[Task item]: Copy out exactly the lines from the one containing "D6: LED yellow (A PWR, K GND) -> none" to the end of the records below, both included, and nothing else.

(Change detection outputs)

__________________________________________________

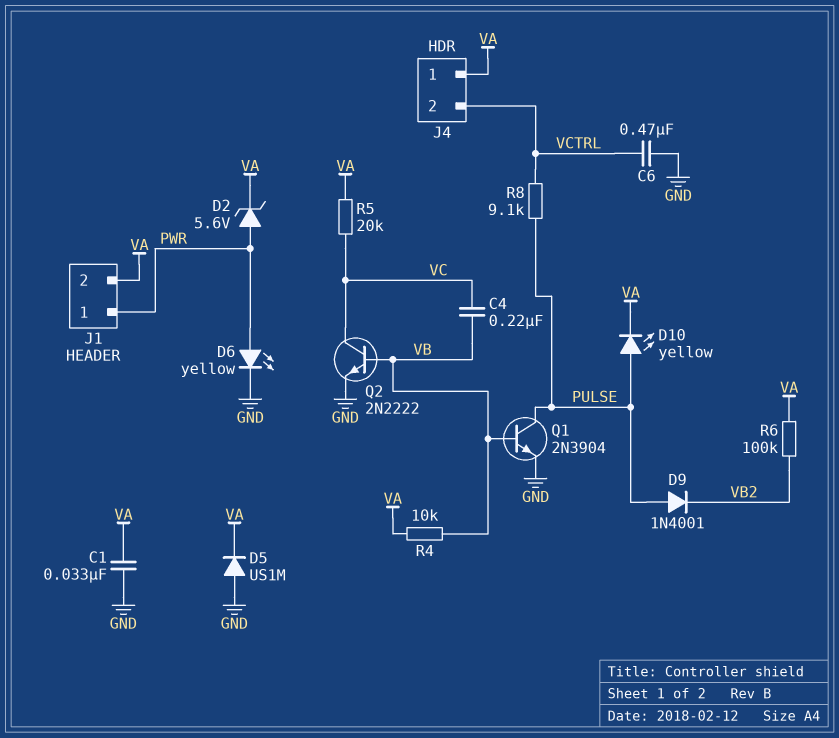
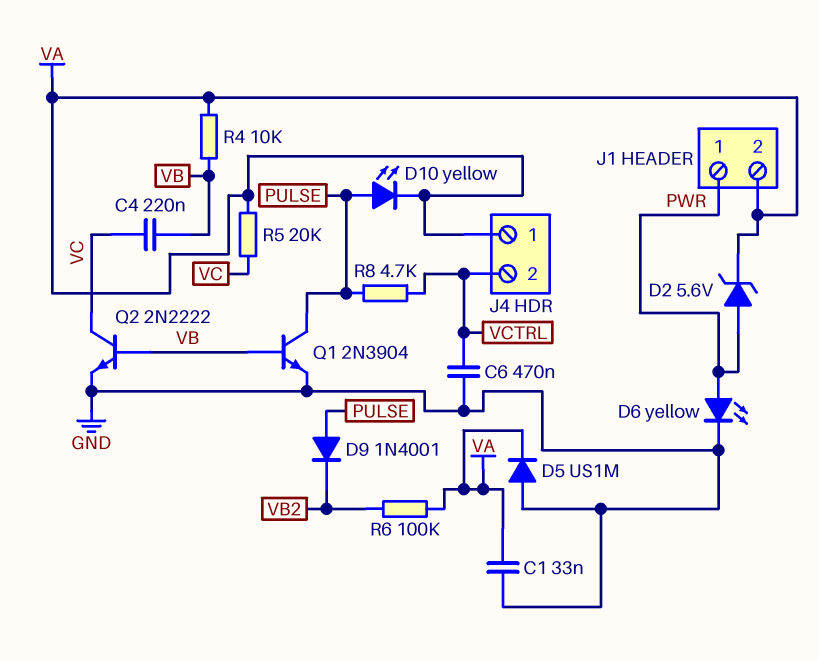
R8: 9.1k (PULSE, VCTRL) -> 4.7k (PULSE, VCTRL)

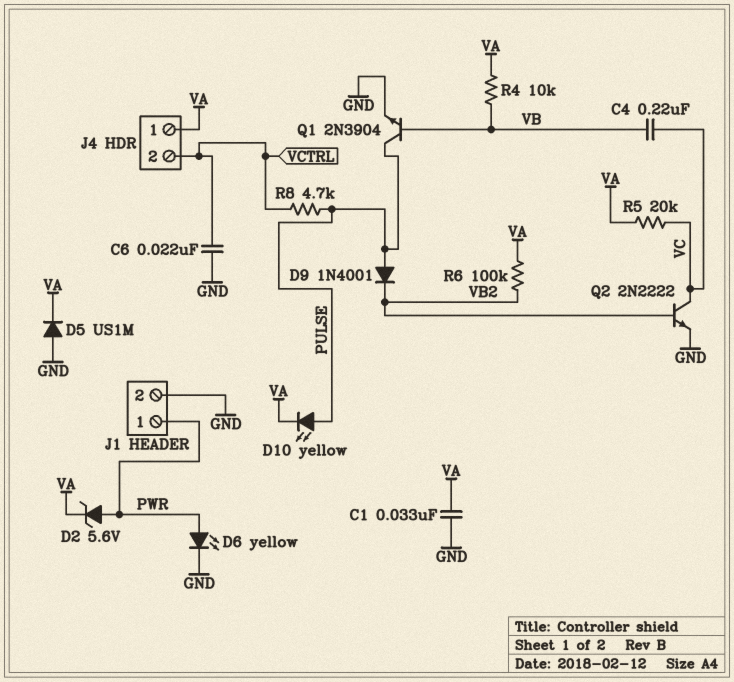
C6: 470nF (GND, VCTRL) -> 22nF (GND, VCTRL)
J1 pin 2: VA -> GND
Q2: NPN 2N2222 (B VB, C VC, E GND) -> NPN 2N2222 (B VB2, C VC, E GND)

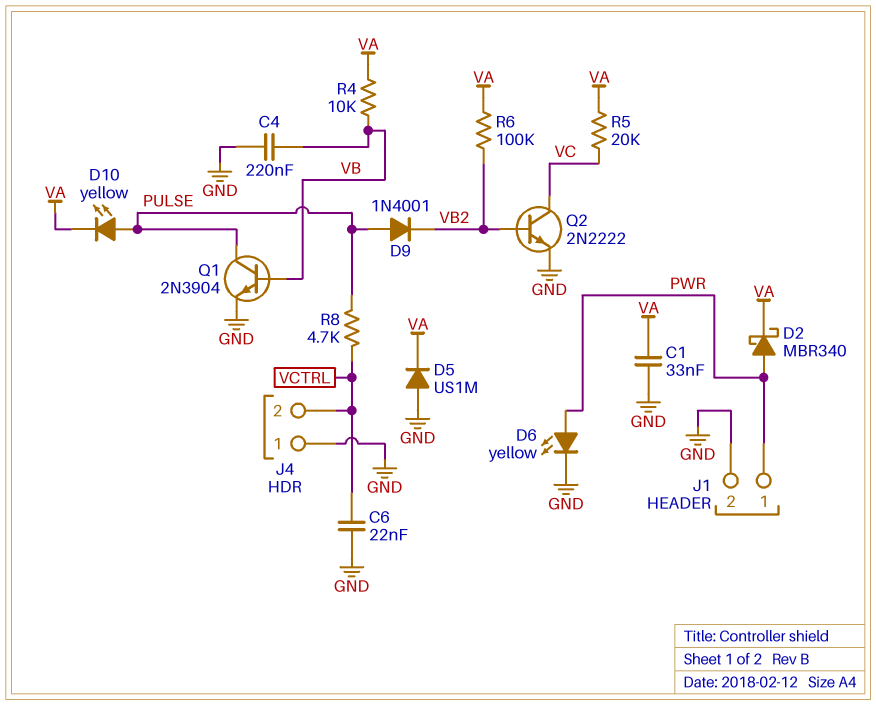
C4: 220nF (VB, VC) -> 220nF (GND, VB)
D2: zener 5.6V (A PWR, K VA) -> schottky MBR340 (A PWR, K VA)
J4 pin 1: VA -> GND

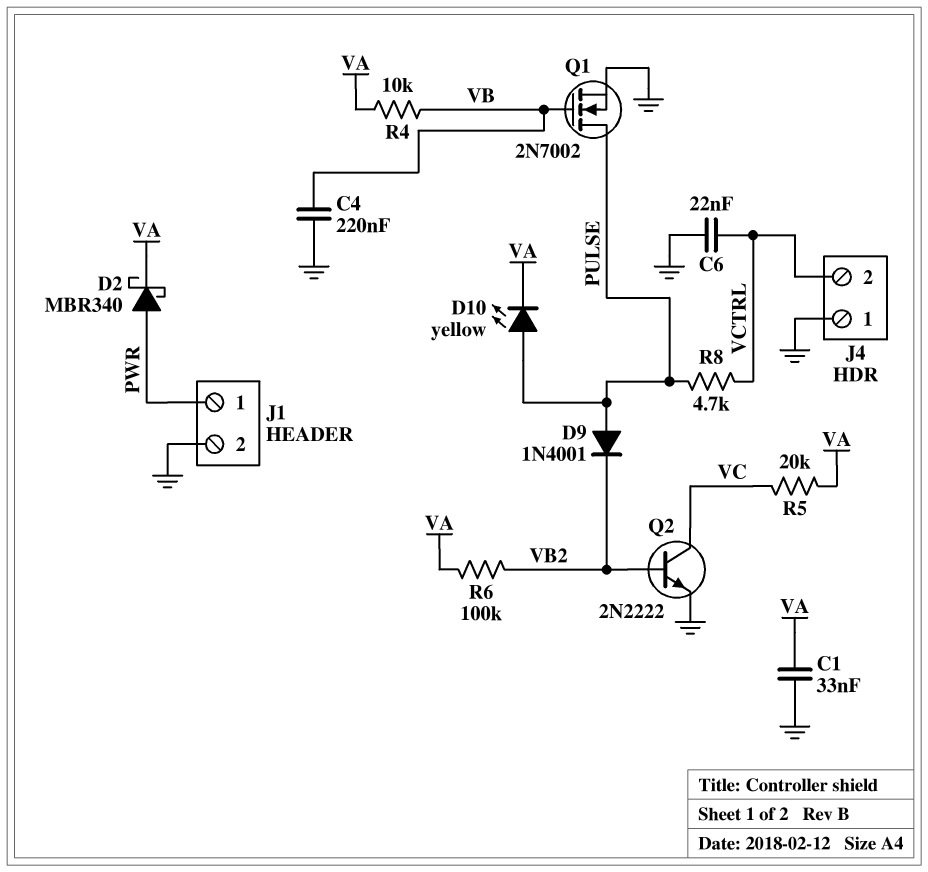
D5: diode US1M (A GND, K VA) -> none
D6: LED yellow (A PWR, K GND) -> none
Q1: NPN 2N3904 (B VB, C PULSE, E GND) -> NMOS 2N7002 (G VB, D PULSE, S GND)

__________________________________________________

[Answer to this task]:
D6: LED yellow (A PWR, K GND) -> none
Q1: NPN 2N3904 (B VB, C PULSE, E GND) -> NMOS 2N7002 (G VB, D PULSE, S GND)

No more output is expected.